• **Task requirements**:
Reproduce verbatim the lines of the material below, starting at the line with "purple plate E1:E3" and ending at the line with "tan round brick", both inclusive; skip the rest.

• **Dataset records**:
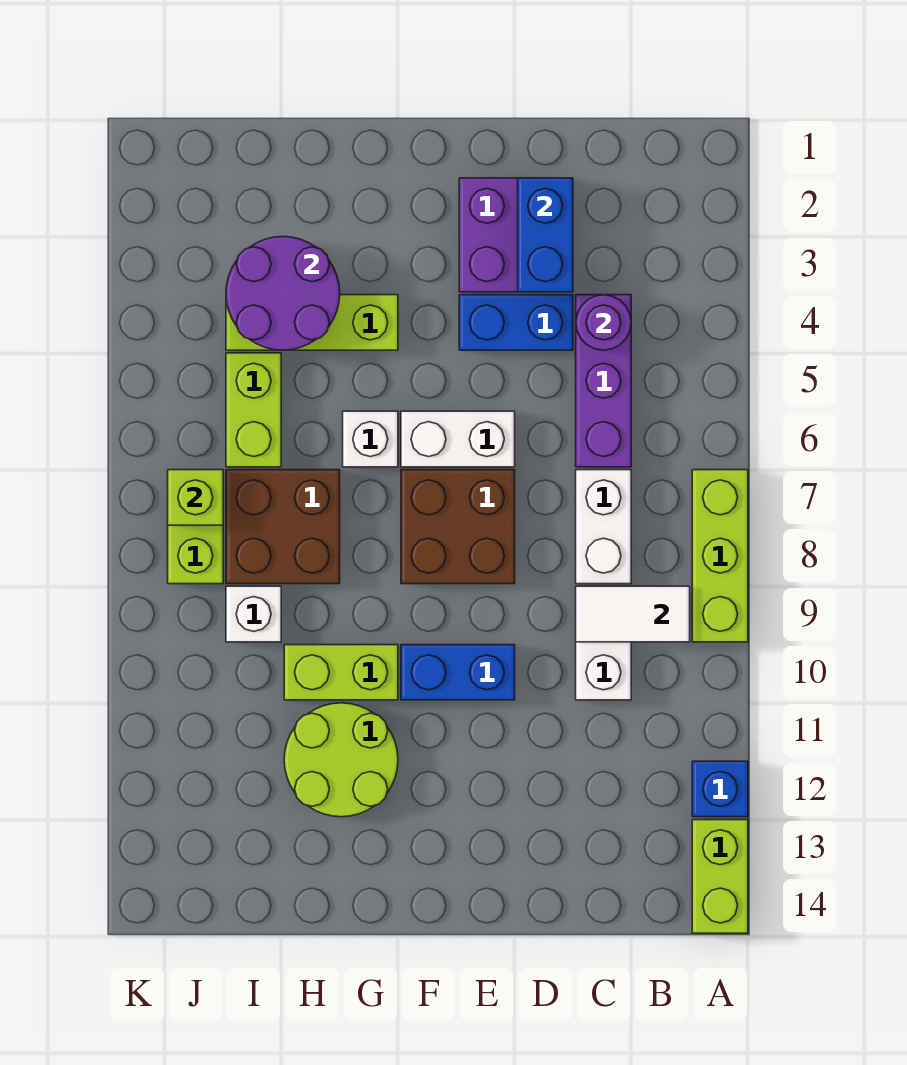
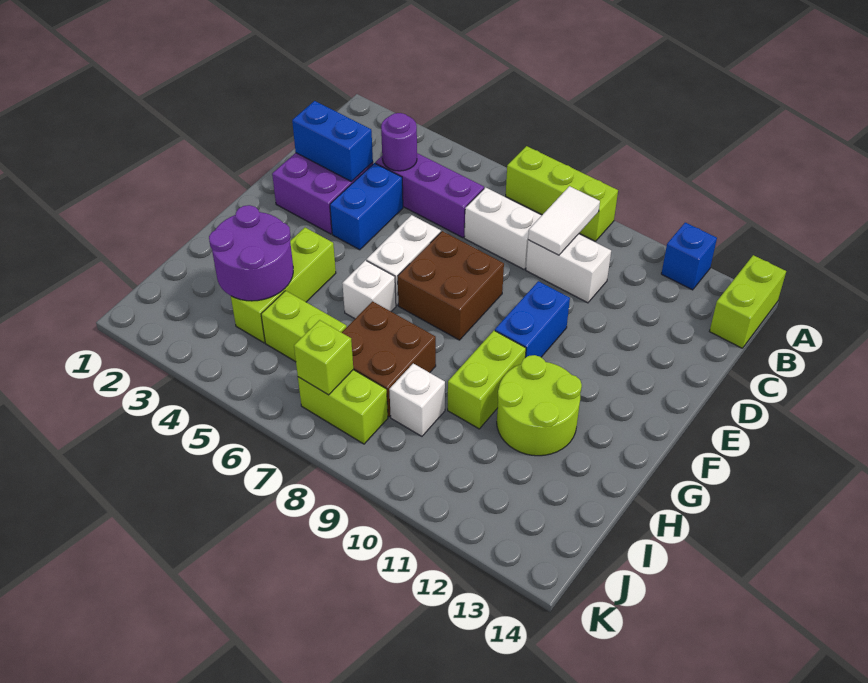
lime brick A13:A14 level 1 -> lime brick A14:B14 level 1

==

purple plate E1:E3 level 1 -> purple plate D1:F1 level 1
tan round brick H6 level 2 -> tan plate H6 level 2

• **Output of the exercise**:
purple plate E1:E3 level 1 -> purple plate D1:F1 level 1
tan round brick H6 level 2 -> tan plate H6 level 2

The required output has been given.